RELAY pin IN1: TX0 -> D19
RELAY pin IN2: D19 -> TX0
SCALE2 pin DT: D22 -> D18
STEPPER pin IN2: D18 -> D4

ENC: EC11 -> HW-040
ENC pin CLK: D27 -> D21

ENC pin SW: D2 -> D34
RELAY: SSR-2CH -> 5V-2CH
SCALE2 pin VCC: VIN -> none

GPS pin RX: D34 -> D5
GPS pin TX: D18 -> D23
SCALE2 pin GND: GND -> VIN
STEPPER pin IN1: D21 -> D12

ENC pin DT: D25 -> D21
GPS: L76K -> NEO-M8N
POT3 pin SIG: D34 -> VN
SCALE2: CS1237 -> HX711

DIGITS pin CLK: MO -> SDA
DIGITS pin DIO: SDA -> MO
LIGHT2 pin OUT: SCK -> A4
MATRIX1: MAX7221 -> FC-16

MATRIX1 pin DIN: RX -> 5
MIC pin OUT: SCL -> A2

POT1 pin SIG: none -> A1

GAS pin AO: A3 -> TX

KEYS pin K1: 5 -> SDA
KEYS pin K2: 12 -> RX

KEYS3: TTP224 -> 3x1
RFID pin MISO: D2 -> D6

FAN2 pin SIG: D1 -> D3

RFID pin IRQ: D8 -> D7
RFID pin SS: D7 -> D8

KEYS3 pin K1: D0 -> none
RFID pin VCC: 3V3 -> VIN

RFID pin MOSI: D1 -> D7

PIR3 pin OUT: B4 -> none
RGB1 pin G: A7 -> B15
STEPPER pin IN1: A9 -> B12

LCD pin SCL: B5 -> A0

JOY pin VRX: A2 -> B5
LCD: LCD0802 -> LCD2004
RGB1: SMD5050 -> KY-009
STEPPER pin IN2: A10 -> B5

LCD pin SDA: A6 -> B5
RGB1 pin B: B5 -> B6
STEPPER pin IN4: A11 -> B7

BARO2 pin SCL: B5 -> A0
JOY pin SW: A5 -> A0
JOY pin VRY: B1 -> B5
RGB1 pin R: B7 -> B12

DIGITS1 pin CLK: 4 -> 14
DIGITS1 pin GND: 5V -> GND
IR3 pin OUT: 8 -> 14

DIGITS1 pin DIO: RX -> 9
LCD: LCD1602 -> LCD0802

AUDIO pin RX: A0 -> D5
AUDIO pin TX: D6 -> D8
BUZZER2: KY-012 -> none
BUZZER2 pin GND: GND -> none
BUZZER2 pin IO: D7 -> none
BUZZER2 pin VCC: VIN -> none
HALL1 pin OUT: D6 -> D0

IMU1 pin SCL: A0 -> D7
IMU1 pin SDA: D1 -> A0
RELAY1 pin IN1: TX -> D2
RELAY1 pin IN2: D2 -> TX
= = = =
:: TASK BRIEF ::
Restate word for word every line from the one containing "BUZZER2 pin IO: D7 -> none" through the final line of the listing. Both end lines belong in the answer.

:: ANSWER ::
BUZZER2 pin IO: D7 -> none
BUZZER2 pin VCC: VIN -> none
HALL1 pin OUT: D6 -> D0

IMU1 pin SCL: A0 -> D7
IMU1 pin SDA: D1 -> A0
RELAY1 pin IN1: TX -> D2
RELAY1 pin IN2: D2 -> TX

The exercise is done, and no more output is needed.